### Work to complete:
Transcribe the stretch of entries below from the line with "R3: 1.2k (N_8, N_14) -> 1.2k (GND, N_8)" through the line with "U5 pin VCC: GND -> +3V3", exactly and with both ends included; leave out all other lines.

### Available records:
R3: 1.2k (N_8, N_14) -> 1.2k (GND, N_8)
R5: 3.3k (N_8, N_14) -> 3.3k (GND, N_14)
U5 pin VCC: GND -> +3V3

---

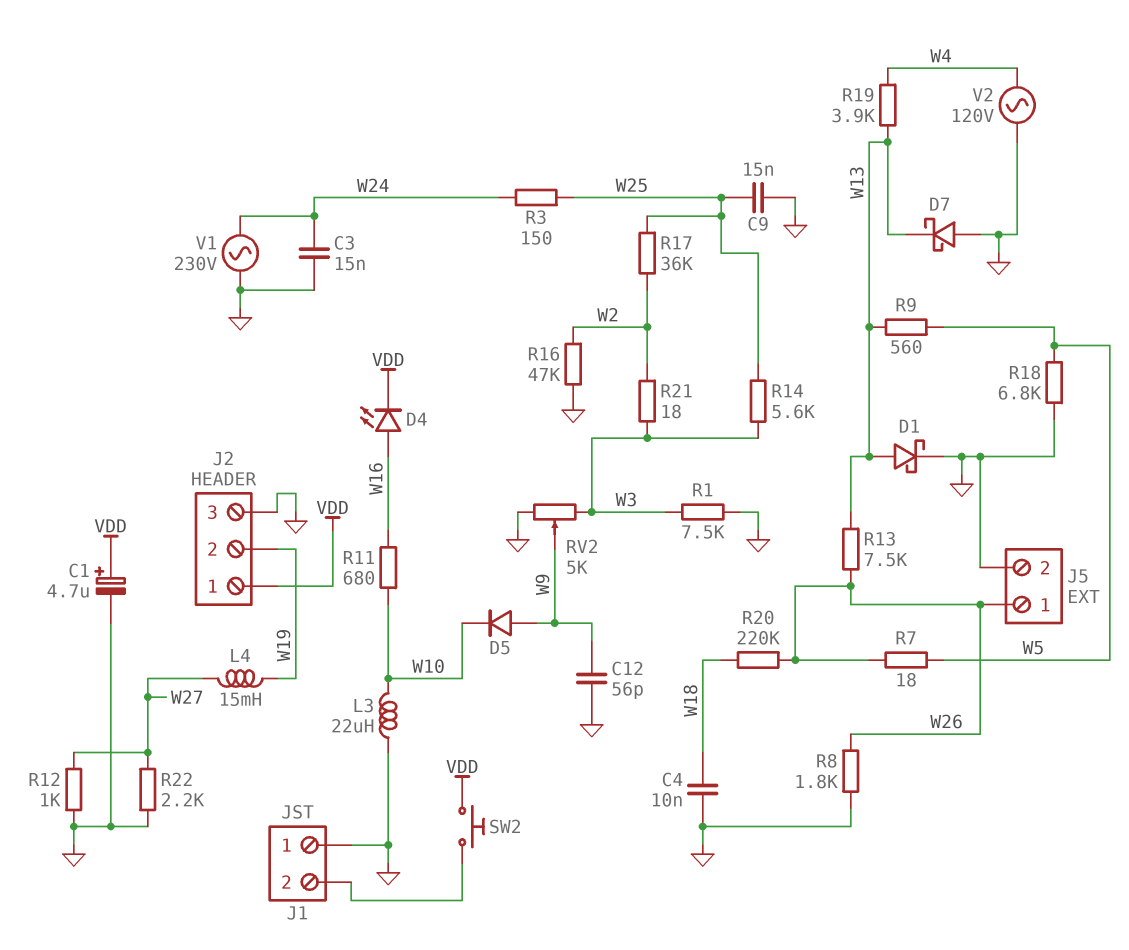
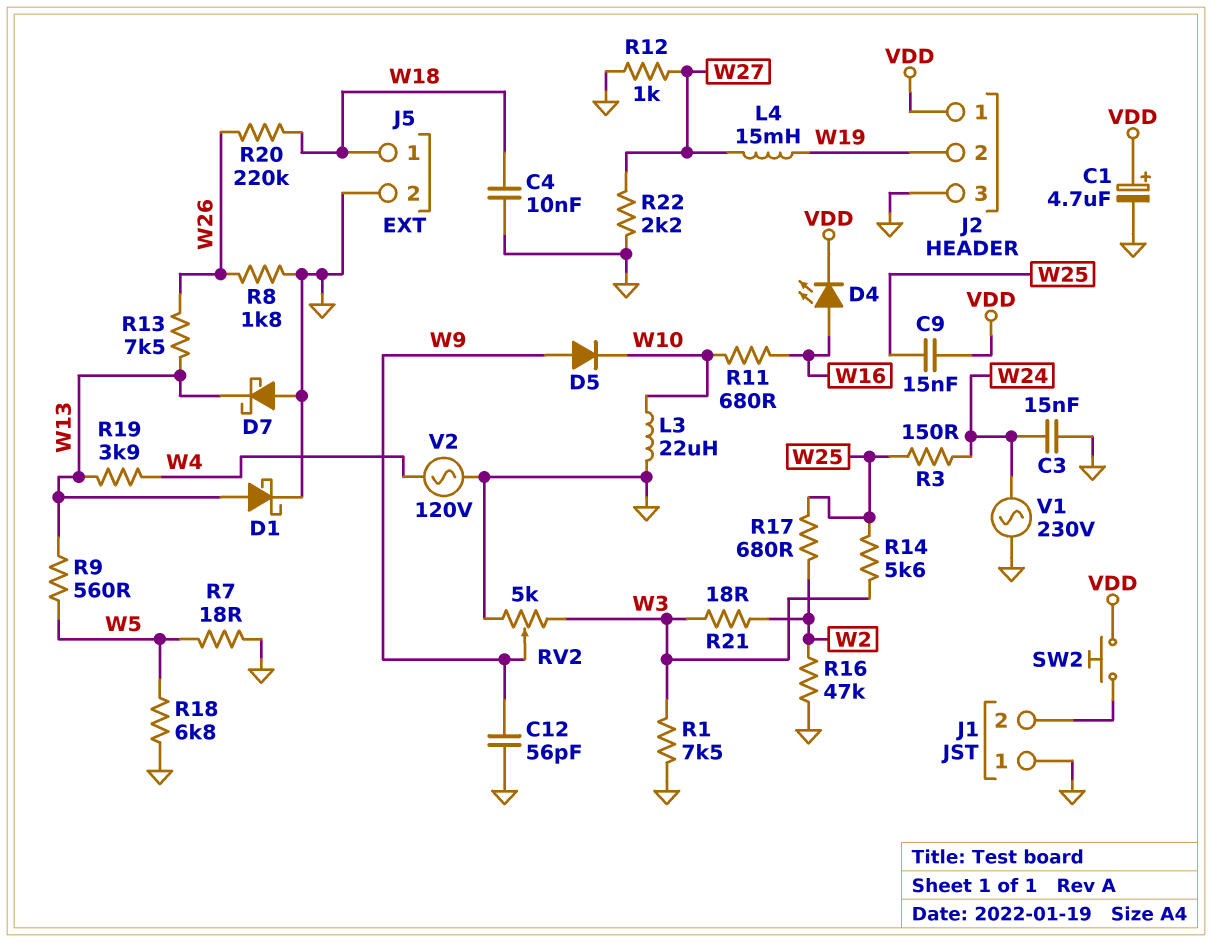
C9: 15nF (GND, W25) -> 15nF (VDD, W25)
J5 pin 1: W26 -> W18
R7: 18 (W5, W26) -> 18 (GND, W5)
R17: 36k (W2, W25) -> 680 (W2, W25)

* * *

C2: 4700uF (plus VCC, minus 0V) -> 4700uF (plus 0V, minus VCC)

### Worked solution:
R3: 1.2k (N_8, N_14) -> 1.2k (GND, N_8)
R5: 3.3k (N_8, N_14) -> 3.3k (GND, N_14)
U5 pin VCC: GND -> +3V3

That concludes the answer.